> _TASK REQUIREMENTS_
With the string "green" as the filter, copy each matching line from the records.

[Colored shape movement records]

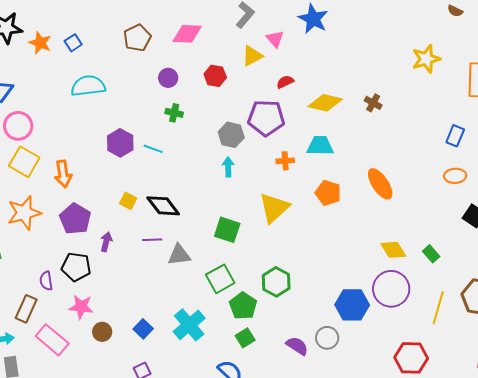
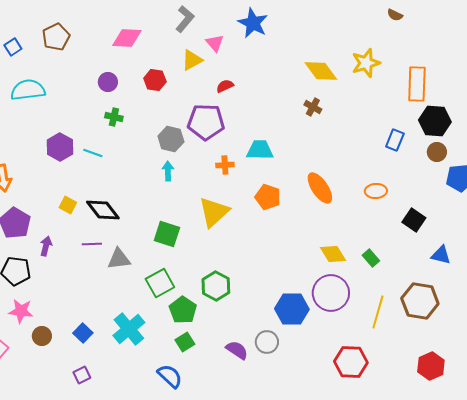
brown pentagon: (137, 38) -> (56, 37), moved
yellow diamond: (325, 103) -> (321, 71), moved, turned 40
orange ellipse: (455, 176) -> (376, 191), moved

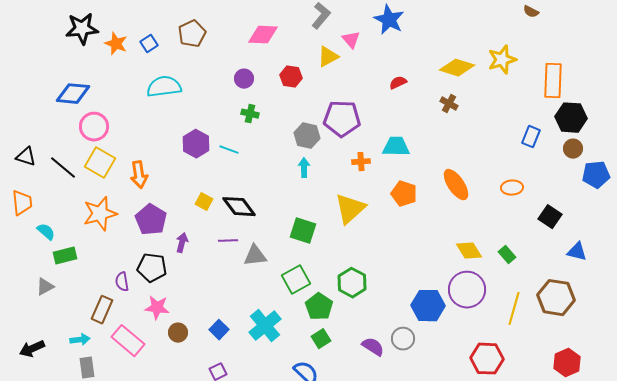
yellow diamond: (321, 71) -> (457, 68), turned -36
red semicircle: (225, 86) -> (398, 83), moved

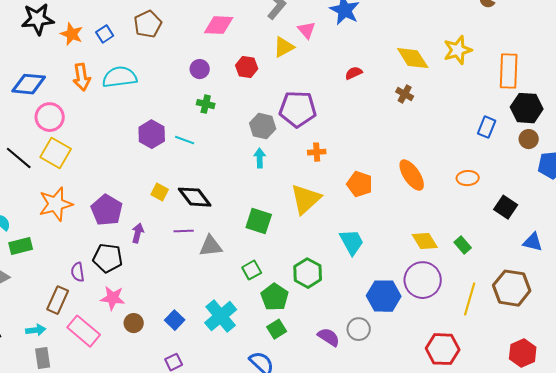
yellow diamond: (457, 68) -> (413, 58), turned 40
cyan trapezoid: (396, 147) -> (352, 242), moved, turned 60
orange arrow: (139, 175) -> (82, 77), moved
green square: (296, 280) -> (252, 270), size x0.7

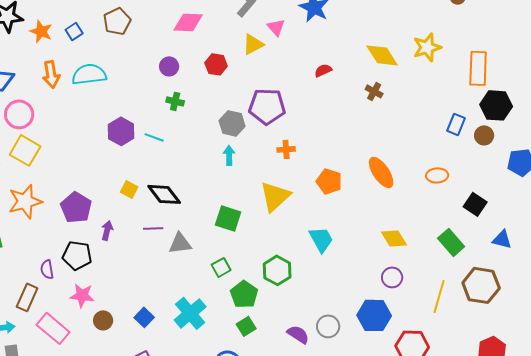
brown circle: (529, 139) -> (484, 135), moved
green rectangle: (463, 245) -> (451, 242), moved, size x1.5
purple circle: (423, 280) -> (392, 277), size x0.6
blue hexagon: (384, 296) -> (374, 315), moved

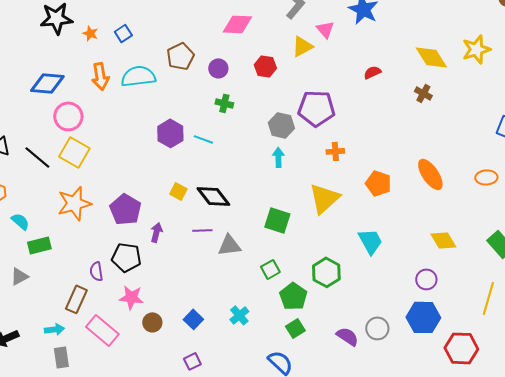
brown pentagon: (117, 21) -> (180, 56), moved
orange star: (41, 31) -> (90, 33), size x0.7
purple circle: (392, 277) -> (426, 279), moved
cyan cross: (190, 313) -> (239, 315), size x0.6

> _RESPONSE_
green square: (296, 280) -> (252, 270), size x0.7
green rectangle: (463, 245) -> (451, 242), moved, size x1.5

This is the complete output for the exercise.